§ REQUIRED WORK: Every line of the data that contains the string "degrees" must be copied.

§ TASK INPUT:
------------------------------------------------------------
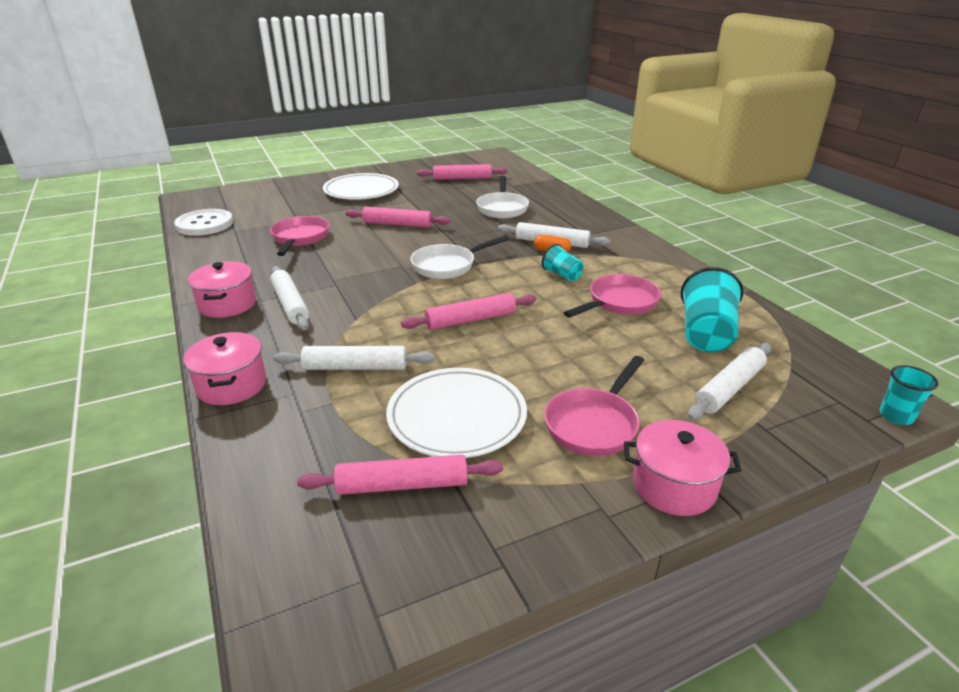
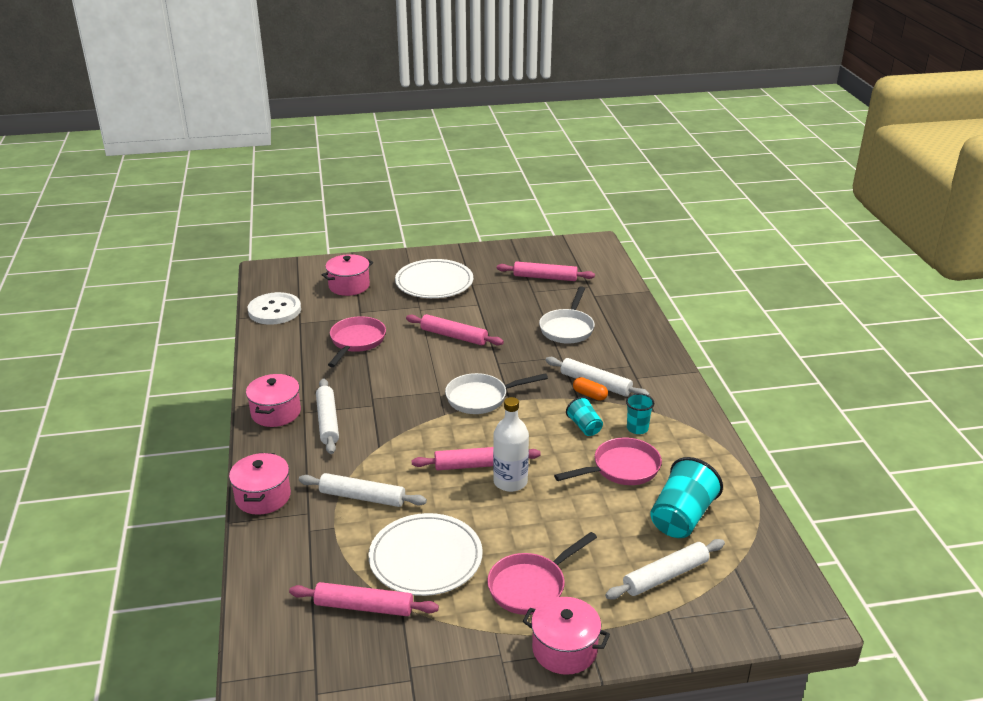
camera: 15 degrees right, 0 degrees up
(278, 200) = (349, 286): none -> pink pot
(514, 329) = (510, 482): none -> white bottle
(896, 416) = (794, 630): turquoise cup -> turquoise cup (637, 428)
------------------------------------------------------------
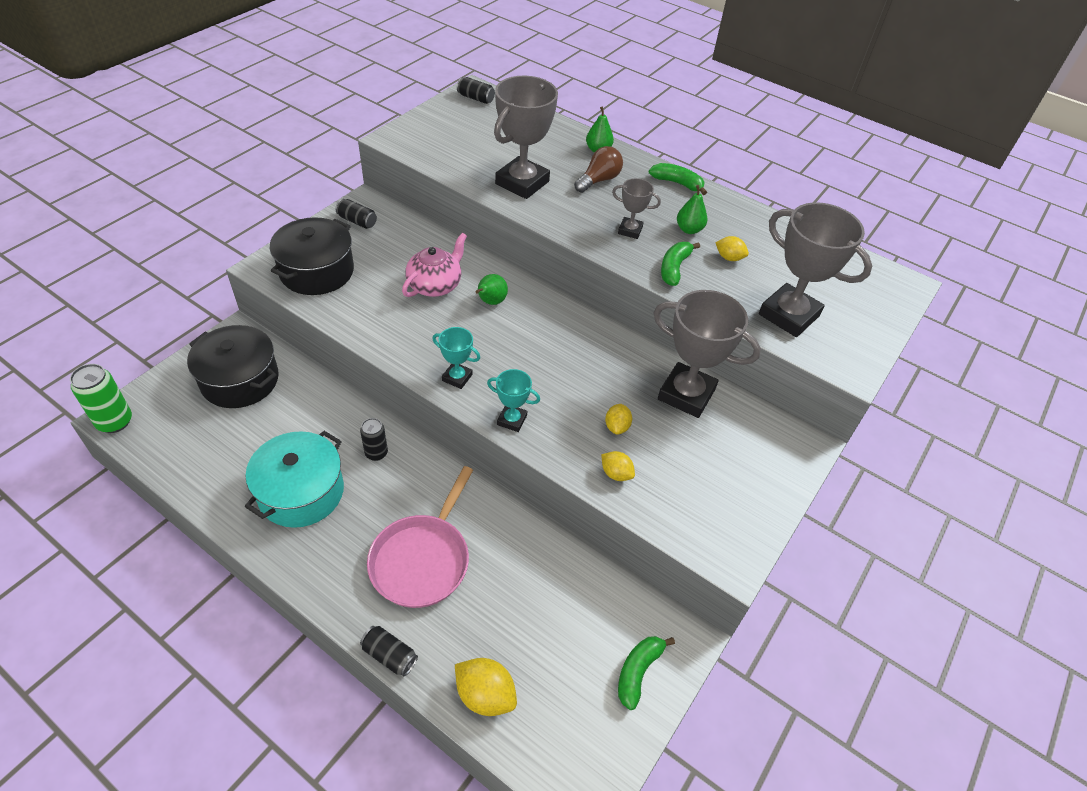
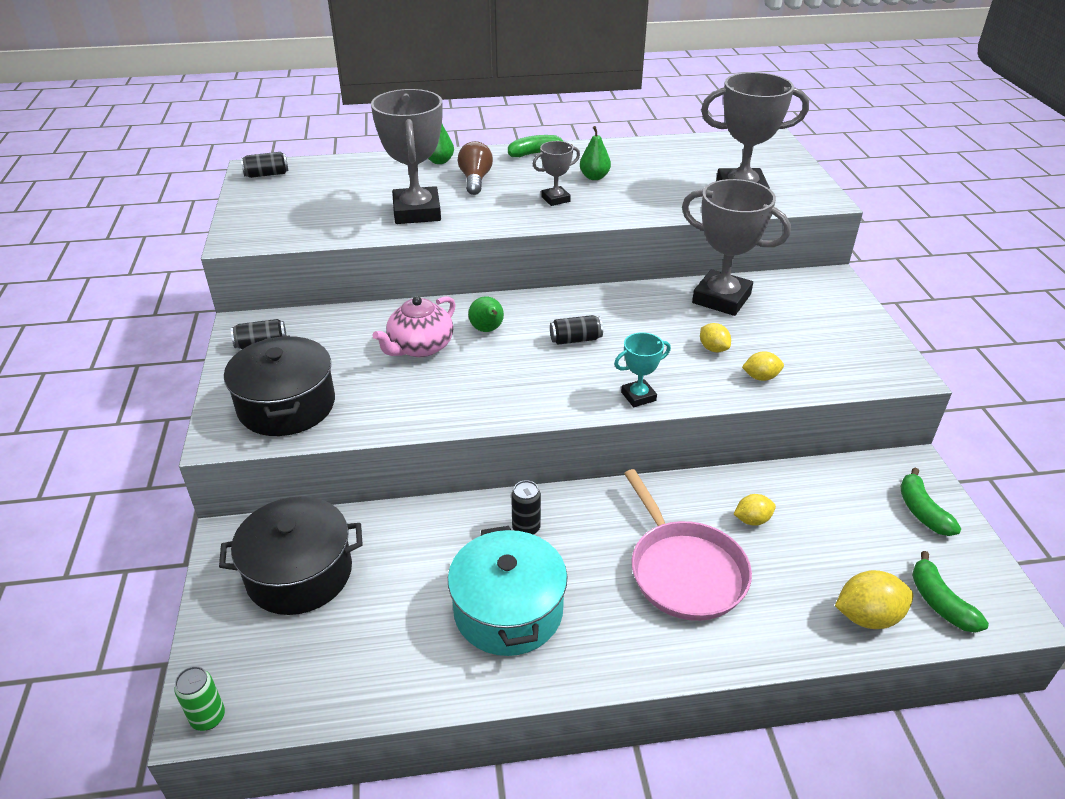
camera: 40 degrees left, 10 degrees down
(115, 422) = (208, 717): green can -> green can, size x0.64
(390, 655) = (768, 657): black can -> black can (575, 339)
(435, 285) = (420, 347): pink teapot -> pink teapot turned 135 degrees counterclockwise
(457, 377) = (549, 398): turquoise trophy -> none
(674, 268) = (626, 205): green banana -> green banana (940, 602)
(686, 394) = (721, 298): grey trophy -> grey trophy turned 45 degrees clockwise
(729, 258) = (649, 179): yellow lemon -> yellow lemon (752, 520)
------------------------------------------------------------
§ RESPONSE TO THE EXERCISE:
camera: 15 degrees right, 0 degrees up
camera: 40 degrees left, 10 degrees down
(435, 285) = (420, 347): pink teapot -> pink teapot turned 135 degrees counterclockwise
(686, 394) = (721, 298): grey trophy -> grey trophy turned 45 degrees clockwise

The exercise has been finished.